Exercise prompt:
The lines from the start of the records below through the line containing "blue bowl [603,148,687,201]" are to be copied exactly, both ends included, with nothing added.

Exercise materials:
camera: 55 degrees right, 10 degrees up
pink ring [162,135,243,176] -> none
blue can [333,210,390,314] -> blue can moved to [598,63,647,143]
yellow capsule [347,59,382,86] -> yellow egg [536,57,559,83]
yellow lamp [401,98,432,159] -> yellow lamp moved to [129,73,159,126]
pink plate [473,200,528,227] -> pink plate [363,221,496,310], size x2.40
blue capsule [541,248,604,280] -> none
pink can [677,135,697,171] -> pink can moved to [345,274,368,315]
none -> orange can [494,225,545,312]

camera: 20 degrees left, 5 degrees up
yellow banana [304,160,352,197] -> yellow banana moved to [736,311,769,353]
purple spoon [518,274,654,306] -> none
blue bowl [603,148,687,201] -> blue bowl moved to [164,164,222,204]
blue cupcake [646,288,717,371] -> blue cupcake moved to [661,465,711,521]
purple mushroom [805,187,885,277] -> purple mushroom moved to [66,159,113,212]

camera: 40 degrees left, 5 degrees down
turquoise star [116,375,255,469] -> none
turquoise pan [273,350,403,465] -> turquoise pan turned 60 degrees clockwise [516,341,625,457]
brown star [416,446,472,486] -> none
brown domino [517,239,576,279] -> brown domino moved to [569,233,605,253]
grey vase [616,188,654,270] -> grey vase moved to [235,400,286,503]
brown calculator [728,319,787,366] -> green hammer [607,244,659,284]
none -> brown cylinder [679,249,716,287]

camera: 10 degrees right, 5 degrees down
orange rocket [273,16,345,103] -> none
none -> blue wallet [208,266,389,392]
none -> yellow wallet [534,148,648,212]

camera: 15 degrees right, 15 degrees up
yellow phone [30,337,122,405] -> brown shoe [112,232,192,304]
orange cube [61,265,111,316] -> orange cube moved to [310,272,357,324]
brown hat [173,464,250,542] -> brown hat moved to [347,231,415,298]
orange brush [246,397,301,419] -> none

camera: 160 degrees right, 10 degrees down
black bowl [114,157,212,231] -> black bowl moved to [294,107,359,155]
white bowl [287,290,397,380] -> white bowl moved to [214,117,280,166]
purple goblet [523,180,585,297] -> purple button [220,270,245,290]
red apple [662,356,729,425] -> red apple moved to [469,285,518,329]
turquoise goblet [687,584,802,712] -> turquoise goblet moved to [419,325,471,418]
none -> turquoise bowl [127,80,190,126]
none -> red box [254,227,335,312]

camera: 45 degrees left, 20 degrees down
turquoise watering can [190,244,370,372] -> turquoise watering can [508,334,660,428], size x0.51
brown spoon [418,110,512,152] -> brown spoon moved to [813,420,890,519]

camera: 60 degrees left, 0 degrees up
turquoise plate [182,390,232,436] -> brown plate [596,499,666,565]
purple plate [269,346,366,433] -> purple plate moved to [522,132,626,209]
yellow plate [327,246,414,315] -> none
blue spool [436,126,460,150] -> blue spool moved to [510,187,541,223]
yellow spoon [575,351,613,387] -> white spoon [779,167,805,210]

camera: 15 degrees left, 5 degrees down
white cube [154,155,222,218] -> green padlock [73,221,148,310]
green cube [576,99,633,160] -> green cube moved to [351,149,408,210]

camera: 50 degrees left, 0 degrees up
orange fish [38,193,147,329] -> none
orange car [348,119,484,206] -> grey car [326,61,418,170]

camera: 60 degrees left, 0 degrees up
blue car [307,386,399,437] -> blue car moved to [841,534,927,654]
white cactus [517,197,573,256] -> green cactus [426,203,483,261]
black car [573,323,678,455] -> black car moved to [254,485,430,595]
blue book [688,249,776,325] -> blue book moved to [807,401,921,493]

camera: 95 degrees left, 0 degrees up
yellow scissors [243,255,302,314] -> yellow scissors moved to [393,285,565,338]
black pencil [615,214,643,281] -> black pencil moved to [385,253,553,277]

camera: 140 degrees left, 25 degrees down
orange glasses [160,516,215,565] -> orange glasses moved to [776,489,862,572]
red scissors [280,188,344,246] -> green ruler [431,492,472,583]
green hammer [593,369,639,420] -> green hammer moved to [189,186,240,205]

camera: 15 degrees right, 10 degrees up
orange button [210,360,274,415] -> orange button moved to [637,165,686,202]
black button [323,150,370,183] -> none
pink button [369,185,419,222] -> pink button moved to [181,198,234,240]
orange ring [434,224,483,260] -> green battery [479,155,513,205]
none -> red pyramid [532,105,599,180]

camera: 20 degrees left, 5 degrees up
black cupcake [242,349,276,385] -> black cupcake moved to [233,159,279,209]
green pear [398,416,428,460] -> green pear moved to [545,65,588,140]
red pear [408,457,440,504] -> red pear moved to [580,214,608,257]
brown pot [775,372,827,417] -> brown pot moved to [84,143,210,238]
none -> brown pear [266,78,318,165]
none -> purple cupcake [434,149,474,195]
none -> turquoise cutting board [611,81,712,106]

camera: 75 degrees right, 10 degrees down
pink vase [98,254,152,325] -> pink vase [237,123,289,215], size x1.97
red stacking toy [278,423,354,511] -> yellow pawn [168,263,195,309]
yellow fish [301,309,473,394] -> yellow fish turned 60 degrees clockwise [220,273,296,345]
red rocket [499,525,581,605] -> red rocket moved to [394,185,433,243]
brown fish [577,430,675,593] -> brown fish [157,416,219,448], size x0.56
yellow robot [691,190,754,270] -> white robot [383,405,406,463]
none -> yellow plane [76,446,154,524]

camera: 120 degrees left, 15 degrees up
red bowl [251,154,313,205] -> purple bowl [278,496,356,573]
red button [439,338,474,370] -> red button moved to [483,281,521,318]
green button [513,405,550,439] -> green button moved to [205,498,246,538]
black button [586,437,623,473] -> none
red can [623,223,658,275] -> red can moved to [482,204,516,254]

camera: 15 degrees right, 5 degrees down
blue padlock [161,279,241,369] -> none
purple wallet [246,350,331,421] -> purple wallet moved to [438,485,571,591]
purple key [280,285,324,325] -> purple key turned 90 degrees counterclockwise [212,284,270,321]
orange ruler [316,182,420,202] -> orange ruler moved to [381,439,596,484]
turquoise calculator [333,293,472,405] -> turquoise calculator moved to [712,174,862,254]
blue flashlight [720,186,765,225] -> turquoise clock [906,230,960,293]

Response to the exercise:
camera: 55 degrees right, 10 degrees up
pink ring [162,135,243,176] -> none
blue can [333,210,390,314] -> blue can moved to [598,63,647,143]
yellow capsule [347,59,382,86] -> yellow egg [536,57,559,83]
yellow lamp [401,98,432,159] -> yellow lamp moved to [129,73,159,126]
pink plate [473,200,528,227] -> pink plate [363,221,496,310], size x2.40
blue capsule [541,248,604,280] -> none
pink can [677,135,697,171] -> pink can moved to [345,274,368,315]
none -> orange can [494,225,545,312]

camera: 20 degrees left, 5 degrees up
yellow banana [304,160,352,197] -> yellow banana moved to [736,311,769,353]
purple spoon [518,274,654,306] -> none
blue bowl [603,148,687,201] -> blue bowl moved to [164,164,222,204]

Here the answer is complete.